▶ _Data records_
——

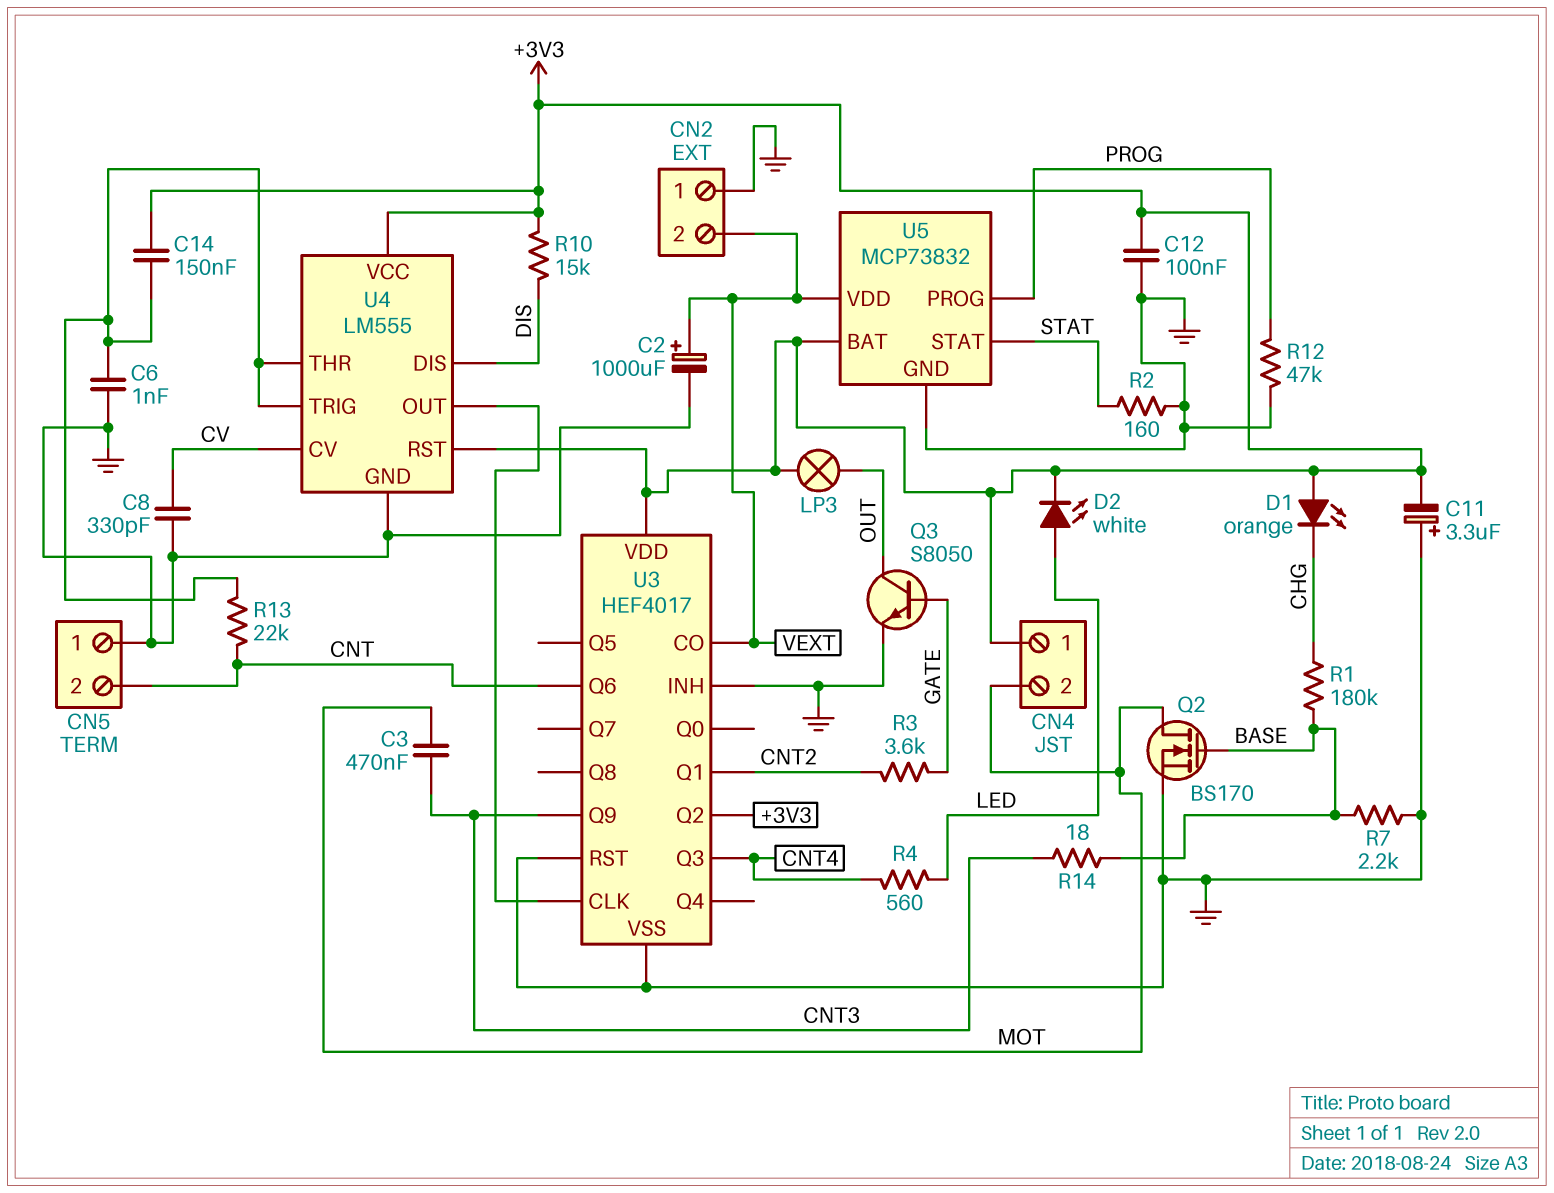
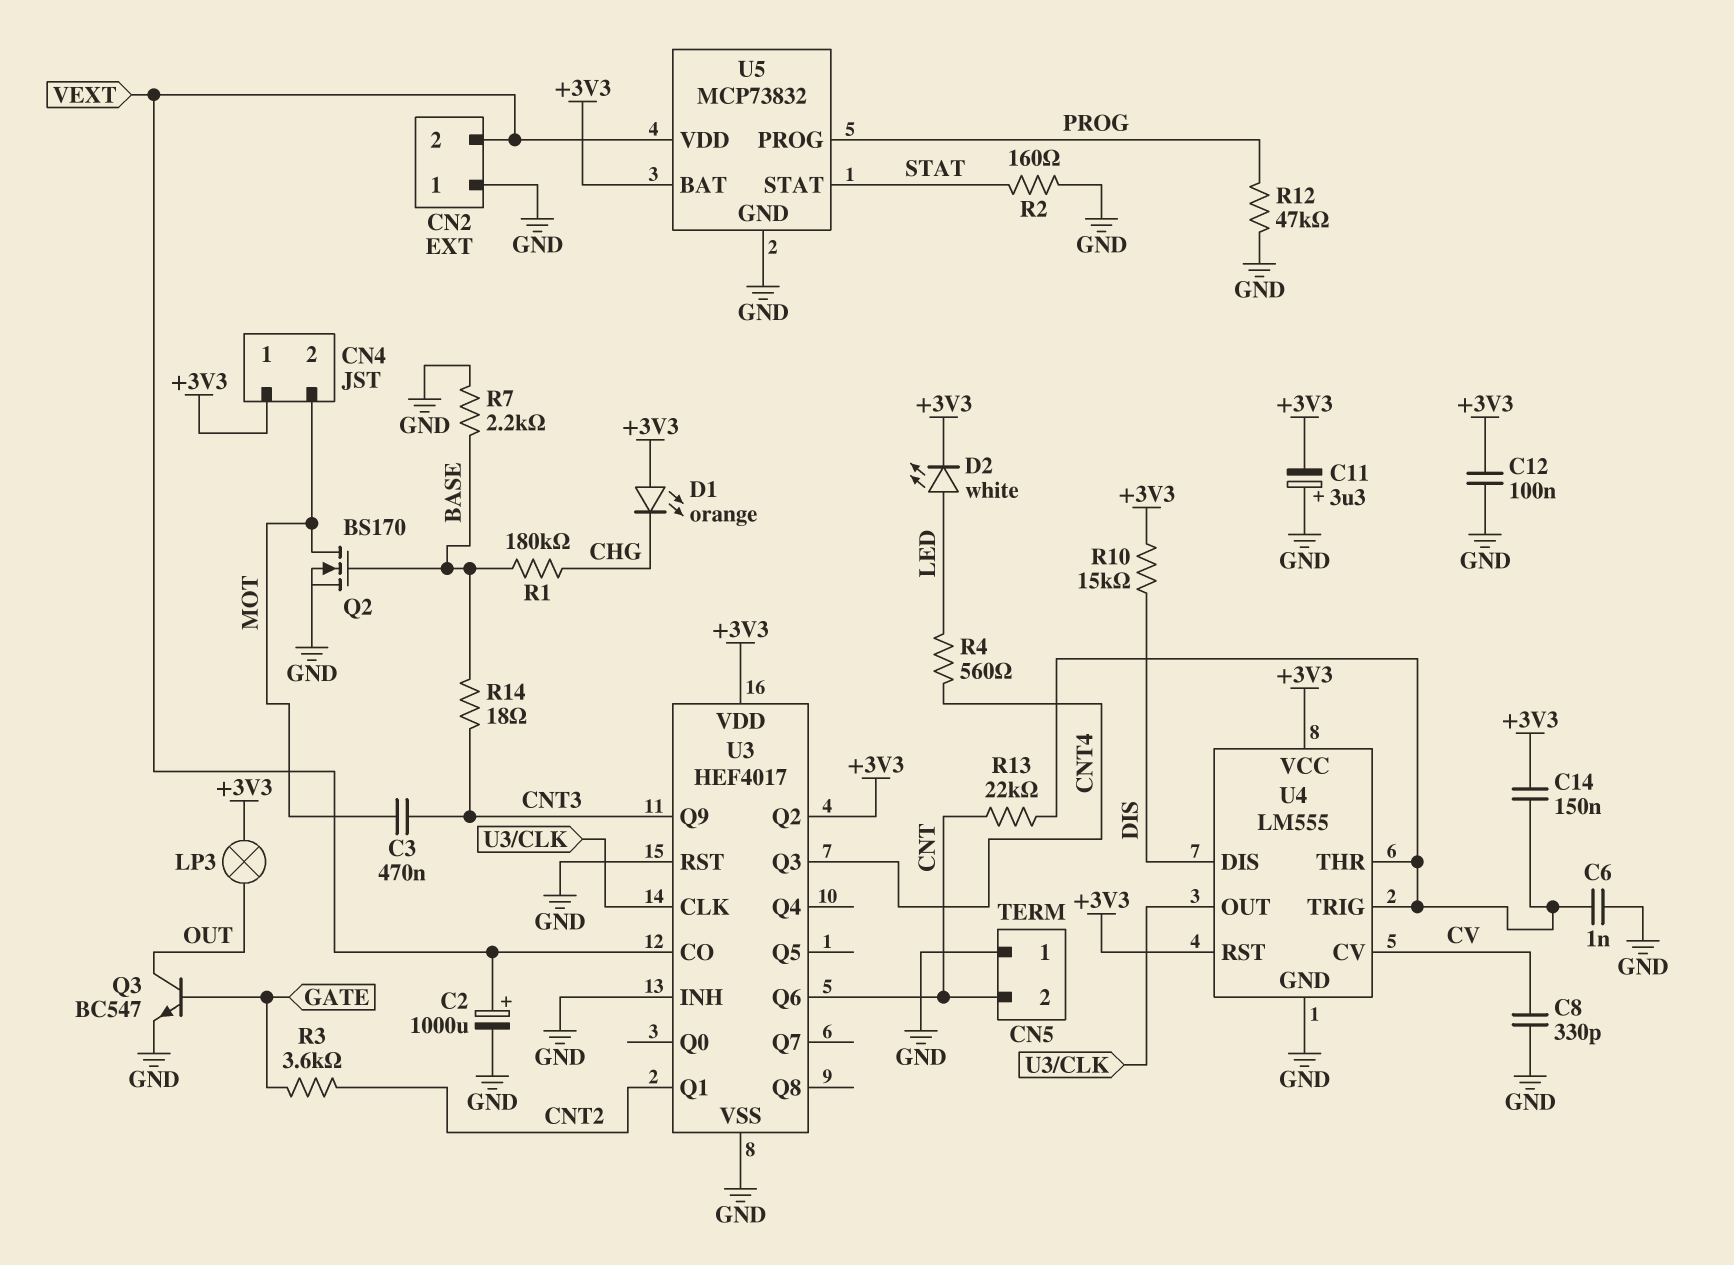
Q3: NPN S8050 (B GATE, C OUT, E GND) -> NPN BC547 (B GATE, C OUT, E GND)

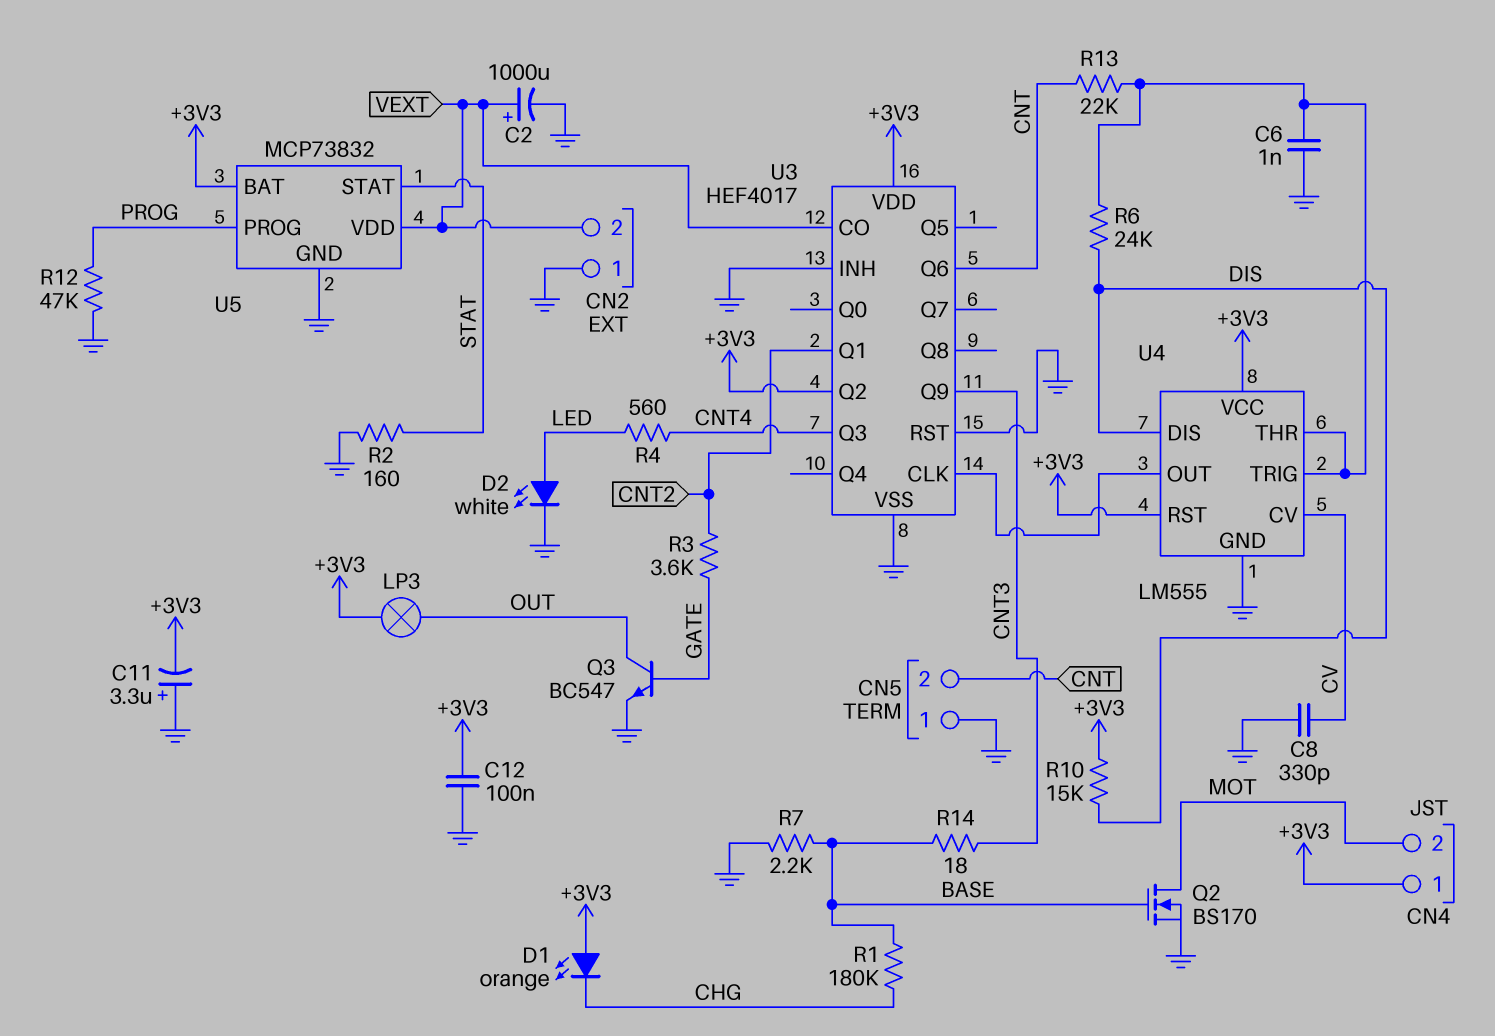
C3: 470nF (CNT3, MOT) -> none
C14: 150nF (+3V3, U4/THR) -> none
D2: LED white (A LED, K +3V3) -> LED white (A LED, K GND)
R6: none -> 24k (DIS, U4/THR)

——

▶ _The task_
Return all lines in the data that include the word "none".

▶ _Answer area_
C3: 470nF (CNT3, MOT) -> none
C14: 150nF (+3V3, U4/THR) -> none
R6: none -> 24k (DIS, U4/THR)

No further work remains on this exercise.